All that is wanted is the exact text of each line from the one with "DRIVER pin IN1: D1 -> D8" to the close of the listing, ends included.

━━━━━ The data

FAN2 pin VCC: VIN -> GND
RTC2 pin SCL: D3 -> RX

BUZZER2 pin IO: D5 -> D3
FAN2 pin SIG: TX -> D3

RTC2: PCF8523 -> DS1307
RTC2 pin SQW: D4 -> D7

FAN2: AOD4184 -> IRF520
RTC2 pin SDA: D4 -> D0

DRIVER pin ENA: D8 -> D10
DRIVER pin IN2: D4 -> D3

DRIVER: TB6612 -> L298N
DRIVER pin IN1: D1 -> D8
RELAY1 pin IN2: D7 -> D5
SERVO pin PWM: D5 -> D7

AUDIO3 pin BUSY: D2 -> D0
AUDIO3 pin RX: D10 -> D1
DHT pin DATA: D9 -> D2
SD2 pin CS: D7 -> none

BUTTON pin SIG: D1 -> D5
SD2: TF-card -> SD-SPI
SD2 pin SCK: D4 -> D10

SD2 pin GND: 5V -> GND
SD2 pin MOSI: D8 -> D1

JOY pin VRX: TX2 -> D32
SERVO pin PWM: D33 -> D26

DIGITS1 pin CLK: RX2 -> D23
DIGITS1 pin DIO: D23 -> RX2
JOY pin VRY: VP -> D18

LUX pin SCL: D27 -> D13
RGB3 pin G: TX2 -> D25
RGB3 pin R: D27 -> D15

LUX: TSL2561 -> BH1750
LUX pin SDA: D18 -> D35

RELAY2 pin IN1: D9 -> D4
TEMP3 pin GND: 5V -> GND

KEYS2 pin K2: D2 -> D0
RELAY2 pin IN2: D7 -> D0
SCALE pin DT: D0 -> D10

━━━━━━━━━━

Exercise output:
DRIVER pin IN1: D1 -> D8
RELAY1 pin IN2: D7 -> D5
SERVO pin PWM: D5 -> D7

AUDIO3 pin BUSY: D2 -> D0
AUDIO3 pin RX: D10 -> D1
DHT pin DATA: D9 -> D2
SD2 pin CS: D7 -> none

BUTTON pin SIG: D1 -> D5
SD2: TF-card -> SD-SPI
SD2 pin SCK: D4 -> D10

SD2 pin GND: 5V -> GND
SD2 pin MOSI: D8 -> D1

JOY pin VRX: TX2 -> D32
SERVO pin PWM: D33 -> D26

DIGITS1 pin CLK: RX2 -> D23
DIGITS1 pin DIO: D23 -> RX2
JOY pin VRY: VP -> D18

LUX pin SCL: D27 -> D13
RGB3 pin G: TX2 -> D25
RGB3 pin R: D27 -> D15

LUX: TSL2561 -> BH1750
LUX pin SDA: D18 -> D35

RELAY2 pin IN1: D9 -> D4
TEMP3 pin GND: 5V -> GND

KEYS2 pin K2: D2 -> D0
RELAY2 pin IN2: D7 -> D0
SCALE pin DT: D0 -> D10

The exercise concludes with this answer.